EXERCISE: Before doing anything else, copy the entries below exactly.

*** Opening MATERIAL FOR THE TASK ***

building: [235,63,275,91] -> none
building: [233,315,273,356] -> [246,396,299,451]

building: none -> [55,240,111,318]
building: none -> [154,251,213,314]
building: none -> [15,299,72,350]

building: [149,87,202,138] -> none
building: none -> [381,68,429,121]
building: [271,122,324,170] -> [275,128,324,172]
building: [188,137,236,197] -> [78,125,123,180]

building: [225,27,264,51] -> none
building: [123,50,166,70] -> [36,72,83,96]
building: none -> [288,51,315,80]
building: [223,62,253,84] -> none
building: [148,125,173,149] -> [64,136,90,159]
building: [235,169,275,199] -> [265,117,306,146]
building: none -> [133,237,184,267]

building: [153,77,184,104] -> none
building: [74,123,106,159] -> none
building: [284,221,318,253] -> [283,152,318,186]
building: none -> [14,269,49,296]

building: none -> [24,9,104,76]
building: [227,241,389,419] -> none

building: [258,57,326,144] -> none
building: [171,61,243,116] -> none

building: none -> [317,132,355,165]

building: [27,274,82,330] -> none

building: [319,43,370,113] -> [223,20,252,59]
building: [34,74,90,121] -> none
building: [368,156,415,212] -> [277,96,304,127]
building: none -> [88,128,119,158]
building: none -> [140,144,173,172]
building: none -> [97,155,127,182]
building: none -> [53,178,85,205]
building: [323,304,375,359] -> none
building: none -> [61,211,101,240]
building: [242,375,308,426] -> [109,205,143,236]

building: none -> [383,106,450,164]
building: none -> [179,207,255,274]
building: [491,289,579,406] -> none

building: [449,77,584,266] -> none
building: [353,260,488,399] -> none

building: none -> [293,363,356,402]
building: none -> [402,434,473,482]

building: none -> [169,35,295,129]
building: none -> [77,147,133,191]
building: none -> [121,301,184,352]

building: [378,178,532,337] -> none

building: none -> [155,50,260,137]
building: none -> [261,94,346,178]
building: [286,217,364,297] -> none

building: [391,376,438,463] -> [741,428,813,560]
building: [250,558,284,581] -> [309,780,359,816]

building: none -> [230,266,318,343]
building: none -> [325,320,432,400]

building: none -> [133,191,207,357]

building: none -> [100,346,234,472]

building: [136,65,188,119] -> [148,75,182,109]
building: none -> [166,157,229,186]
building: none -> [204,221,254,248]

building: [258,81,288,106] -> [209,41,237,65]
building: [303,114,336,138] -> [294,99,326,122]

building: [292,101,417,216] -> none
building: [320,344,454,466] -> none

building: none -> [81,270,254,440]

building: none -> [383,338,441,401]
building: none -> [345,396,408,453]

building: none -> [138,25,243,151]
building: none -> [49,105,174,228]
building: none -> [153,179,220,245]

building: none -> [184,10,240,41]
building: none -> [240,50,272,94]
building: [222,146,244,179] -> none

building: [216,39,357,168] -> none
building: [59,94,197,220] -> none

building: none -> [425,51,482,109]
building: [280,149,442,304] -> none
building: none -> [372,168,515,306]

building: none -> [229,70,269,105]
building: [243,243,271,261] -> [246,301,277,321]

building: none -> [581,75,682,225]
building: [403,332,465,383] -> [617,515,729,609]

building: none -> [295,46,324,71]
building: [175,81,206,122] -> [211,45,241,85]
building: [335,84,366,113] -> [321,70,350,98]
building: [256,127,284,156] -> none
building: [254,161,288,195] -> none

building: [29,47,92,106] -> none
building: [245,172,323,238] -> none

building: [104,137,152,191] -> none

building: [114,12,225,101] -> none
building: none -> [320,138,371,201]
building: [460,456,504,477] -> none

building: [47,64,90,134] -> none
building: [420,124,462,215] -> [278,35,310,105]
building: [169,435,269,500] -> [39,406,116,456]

*** Closing MATERIAL FOR THE TASK ***

EXERCISE RESULT:
building: [235,63,275,91] -> none
building: [233,315,273,356] -> [246,396,299,451]

building: none -> [55,240,111,318]
building: none -> [154,251,213,314]
building: none -> [15,299,72,350]

building: [149,87,202,138] -> none
building: none -> [381,68,429,121]
building: [271,122,324,170] -> [275,128,324,172]
building: [188,137,236,197] -> [78,125,123,180]

building: [225,27,264,51] -> none
building: [123,50,166,70] -> [36,72,83,96]
building: none -> [288,51,315,80]
building: [223,62,253,84] -> none
building: [148,125,173,149] -> [64,136,90,159]
building: [235,169,275,199] -> [265,117,306,146]
building: none -> [133,237,184,267]

building: [153,77,184,104] -> none
building: [74,123,106,159] -> none
building: [284,221,318,253] -> [283,152,318,186]
building: none -> [14,269,49,296]

building: none -> [24,9,104,76]
building: [227,241,389,419] -> none

building: [258,57,326,144] -> none
building: [171,61,243,116] -> none

building: none -> [317,132,355,165]

building: [27,274,82,330] -> none

building: [319,43,370,113] -> [223,20,252,59]
building: [34,74,90,121] -> none
building: [368,156,415,212] -> [277,96,304,127]
building: none -> [88,128,119,158]
building: none -> [140,144,173,172]
building: none -> [97,155,127,182]
building: none -> [53,178,85,205]
building: [323,304,375,359] -> none
building: none -> [61,211,101,240]
building: [242,375,308,426] -> [109,205,143,236]

building: none -> [383,106,450,164]
building: none -> [179,207,255,274]
building: [491,289,579,406] -> none

building: [449,77,584,266] -> none
building: [353,260,488,399] -> none

building: none -> [293,363,356,402]
building: none -> [402,434,473,482]

building: none -> [169,35,295,129]
building: none -> [77,147,133,191]
building: none -> [121,301,184,352]

building: [378,178,532,337] -> none

building: none -> [155,50,260,137]
building: none -> [261,94,346,178]
building: [286,217,364,297] -> none

building: [391,376,438,463] -> [741,428,813,560]
building: [250,558,284,581] -> [309,780,359,816]

building: none -> [230,266,318,343]
building: none -> [325,320,432,400]

building: none -> [133,191,207,357]

building: none -> [100,346,234,472]

building: [136,65,188,119] -> [148,75,182,109]
building: none -> [166,157,229,186]
building: none -> [204,221,254,248]

building: [258,81,288,106] -> [209,41,237,65]
building: [303,114,336,138] -> [294,99,326,122]

building: [292,101,417,216] -> none
building: [320,344,454,466] -> none

building: none -> [81,270,254,440]

building: none -> [383,338,441,401]
building: none -> [345,396,408,453]

building: none -> [138,25,243,151]
building: none -> [49,105,174,228]
building: none -> [153,179,220,245]

building: none -> [184,10,240,41]
building: none -> [240,50,272,94]
building: [222,146,244,179] -> none

building: [216,39,357,168] -> none
building: [59,94,197,220] -> none

building: none -> [425,51,482,109]
building: [280,149,442,304] -> none
building: none -> [372,168,515,306]

building: none -> [229,70,269,105]
building: [243,243,271,261] -> [246,301,277,321]

building: none -> [581,75,682,225]
building: [403,332,465,383] -> [617,515,729,609]

building: none -> [295,46,324,71]
building: [175,81,206,122] -> [211,45,241,85]
building: [335,84,366,113] -> [321,70,350,98]
building: [256,127,284,156] -> none
building: [254,161,288,195] -> none

building: [29,47,92,106] -> none
building: [245,172,323,238] -> none

building: [104,137,152,191] -> none

building: [114,12,225,101] -> none
building: none -> [320,138,371,201]
building: [460,456,504,477] -> none

building: [47,64,90,134] -> none
building: [420,124,462,215] -> [278,35,310,105]
building: [169,435,269,500] -> [39,406,116,456]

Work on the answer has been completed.